→ **Task to complete**: Your answer should be the records, copied exactly, with the pictures removed.

→ **Given information**:
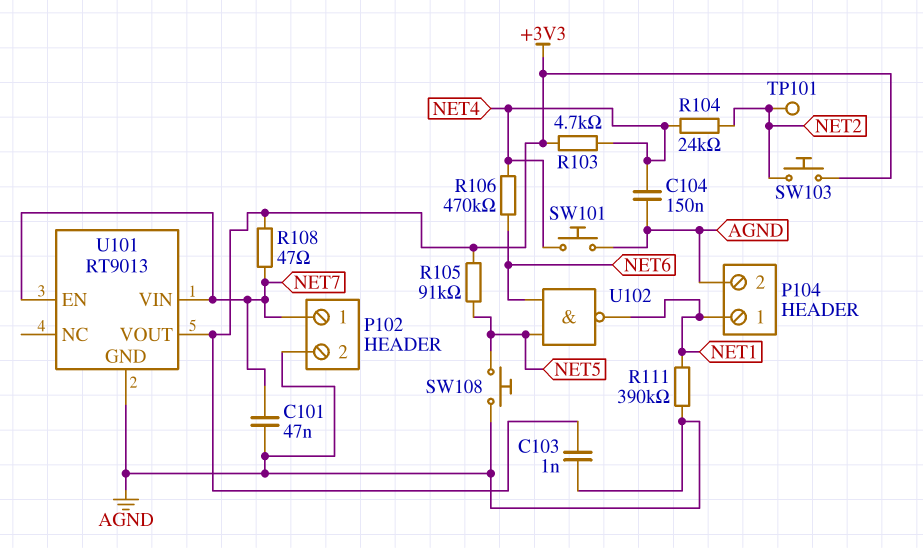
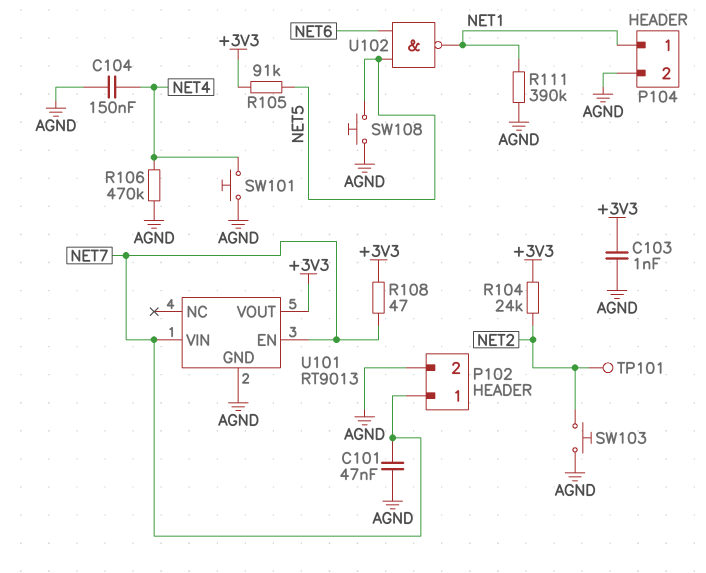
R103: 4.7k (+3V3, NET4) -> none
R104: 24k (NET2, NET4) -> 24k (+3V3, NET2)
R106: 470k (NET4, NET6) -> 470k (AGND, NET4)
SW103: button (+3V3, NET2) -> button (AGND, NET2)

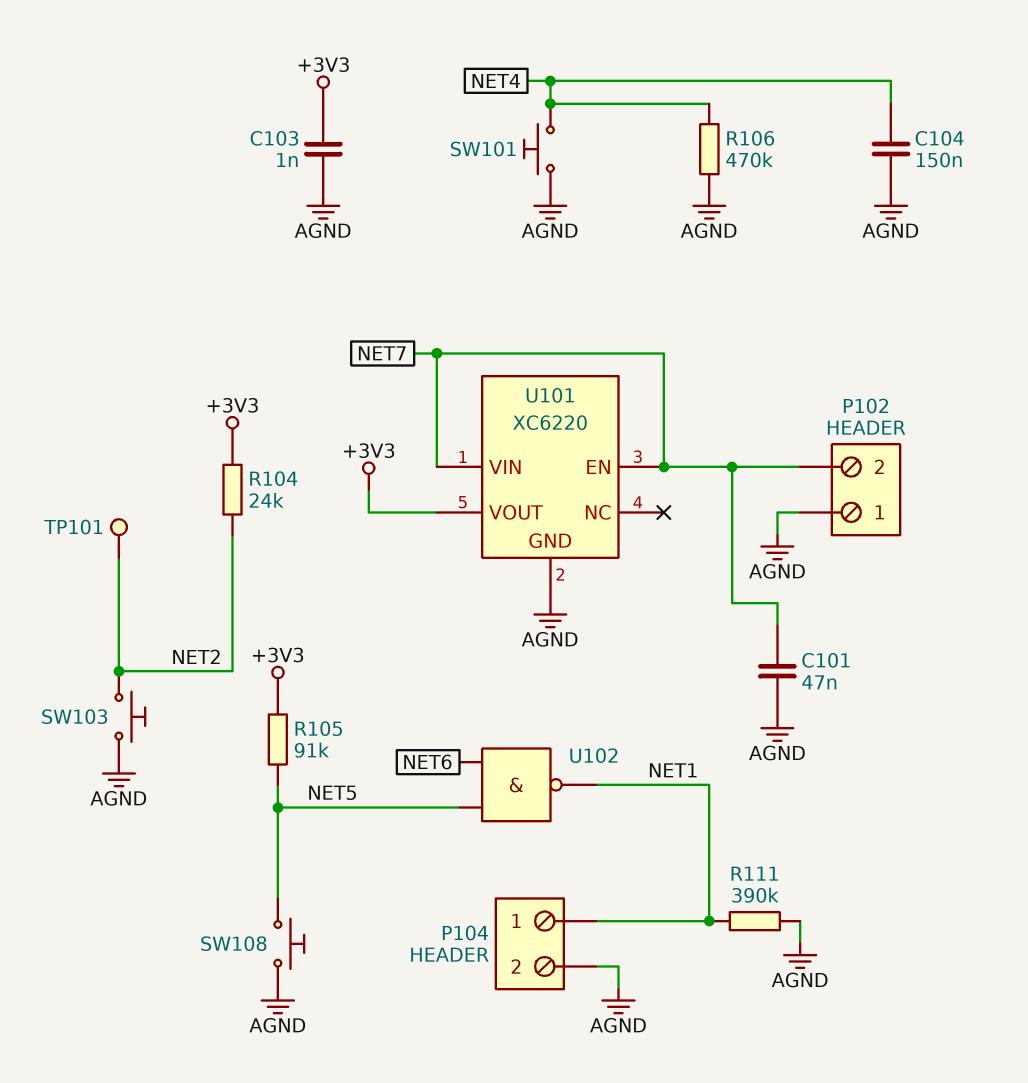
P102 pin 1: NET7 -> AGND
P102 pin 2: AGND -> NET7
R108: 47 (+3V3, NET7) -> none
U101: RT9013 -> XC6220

→ **Solution to the problem**:
R103: 4.7k (+3V3, NET4) -> none
R104: 24k (NET2, NET4) -> 24k (+3V3, NET2)
R106: 470k (NET4, NET6) -> 470k (AGND, NET4)
SW103: button (+3V3, NET2) -> button (AGND, NET2)

P102 pin 1: NET7 -> AGND
P102 pin 2: AGND -> NET7
R108: 47 (+3V3, NET7) -> none
U101: RT9013 -> XC6220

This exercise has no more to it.